* Assigned task *
Every line of the data below must be output exactly, with images left out.

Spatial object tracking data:
↓↓↓

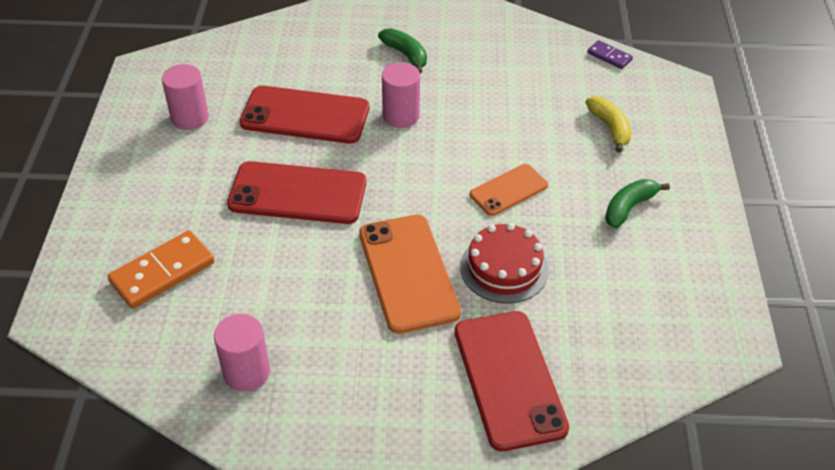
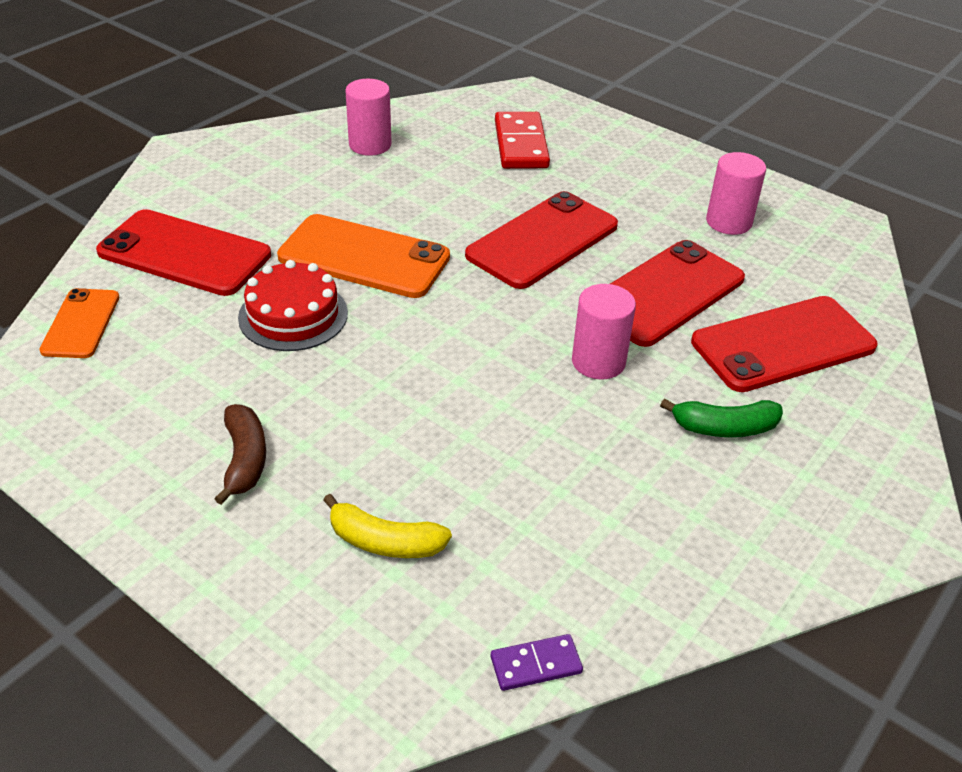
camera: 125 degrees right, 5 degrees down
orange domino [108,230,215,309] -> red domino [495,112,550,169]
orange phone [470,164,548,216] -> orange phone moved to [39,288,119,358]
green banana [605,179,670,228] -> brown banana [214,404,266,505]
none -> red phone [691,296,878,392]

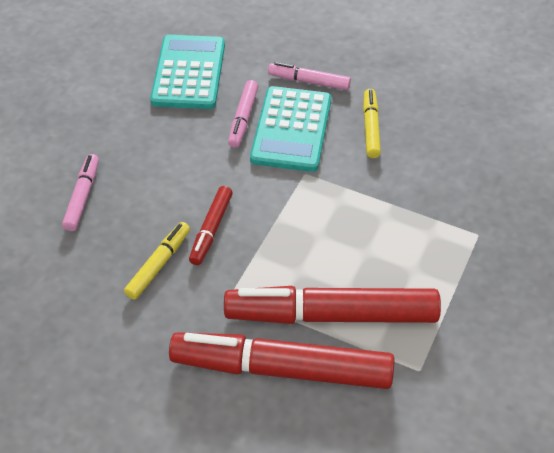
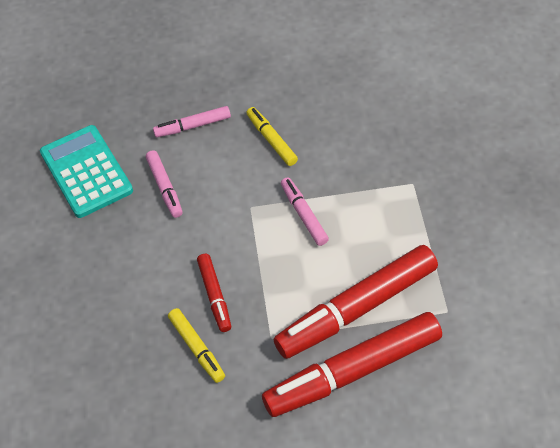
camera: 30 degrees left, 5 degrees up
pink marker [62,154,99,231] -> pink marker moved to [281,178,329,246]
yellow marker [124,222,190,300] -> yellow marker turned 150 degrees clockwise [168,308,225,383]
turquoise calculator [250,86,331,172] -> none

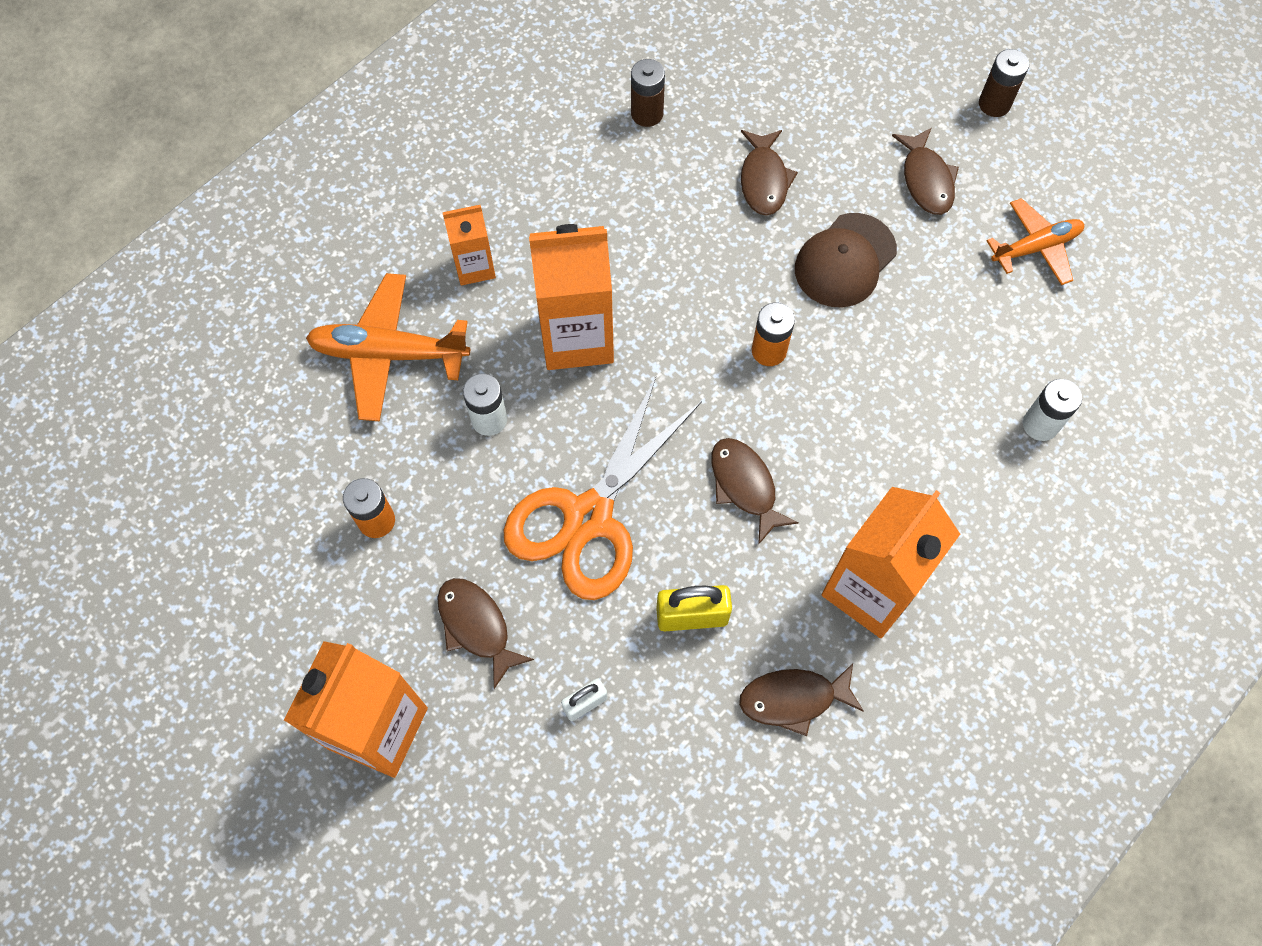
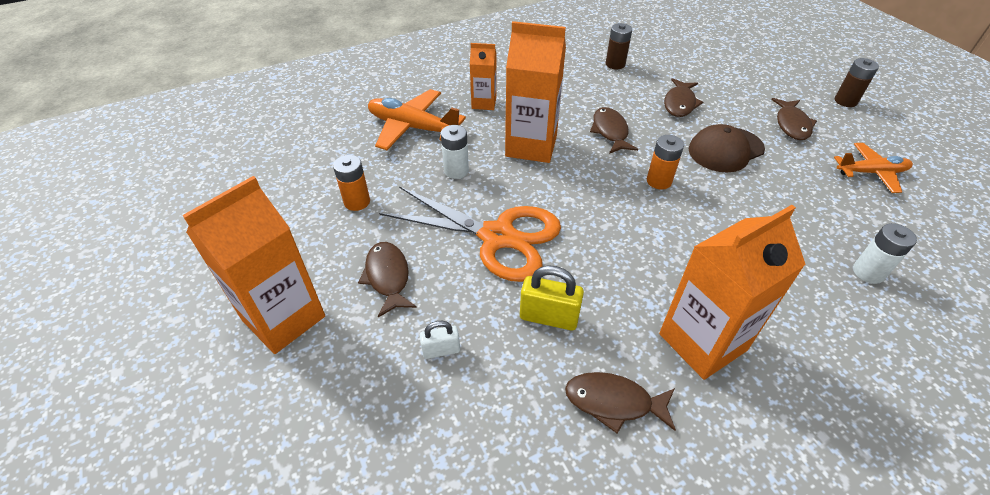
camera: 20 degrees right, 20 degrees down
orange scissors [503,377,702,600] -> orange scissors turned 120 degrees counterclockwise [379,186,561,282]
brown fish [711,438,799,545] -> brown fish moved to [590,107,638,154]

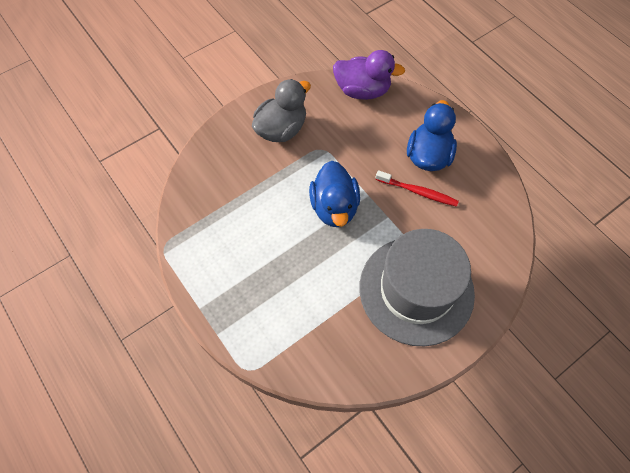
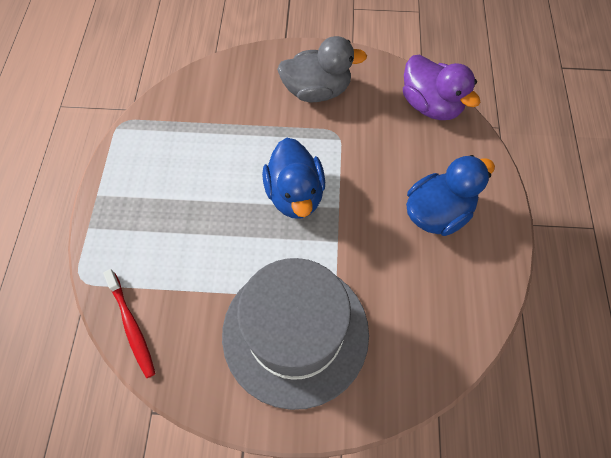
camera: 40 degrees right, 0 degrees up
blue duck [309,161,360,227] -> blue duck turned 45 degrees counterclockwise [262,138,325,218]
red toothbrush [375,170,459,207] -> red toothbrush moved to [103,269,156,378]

↑↑↑

* Result of the exercise *
camera: 125 degrees right, 5 degrees down
orange domino [108,230,215,309] -> red domino [495,112,550,169]
orange phone [470,164,548,216] -> orange phone moved to [39,288,119,358]
green banana [605,179,670,228] -> brown banana [214,404,266,505]
none -> red phone [691,296,878,392]

camera: 30 degrees left, 5 degrees up
pink marker [62,154,99,231] -> pink marker moved to [281,178,329,246]
yellow marker [124,222,190,300] -> yellow marker turned 150 degrees clockwise [168,308,225,383]
turquoise calculator [250,86,331,172] -> none

camera: 20 degrees right, 20 degrees down
orange scissors [503,377,702,600] -> orange scissors turned 120 degrees counterclockwise [379,186,561,282]
brown fish [711,438,799,545] -> brown fish moved to [590,107,638,154]

camera: 40 degrees right, 0 degrees up
blue duck [309,161,360,227] -> blue duck turned 45 degrees counterclockwise [262,138,325,218]
red toothbrush [375,170,459,207] -> red toothbrush moved to [103,269,156,378]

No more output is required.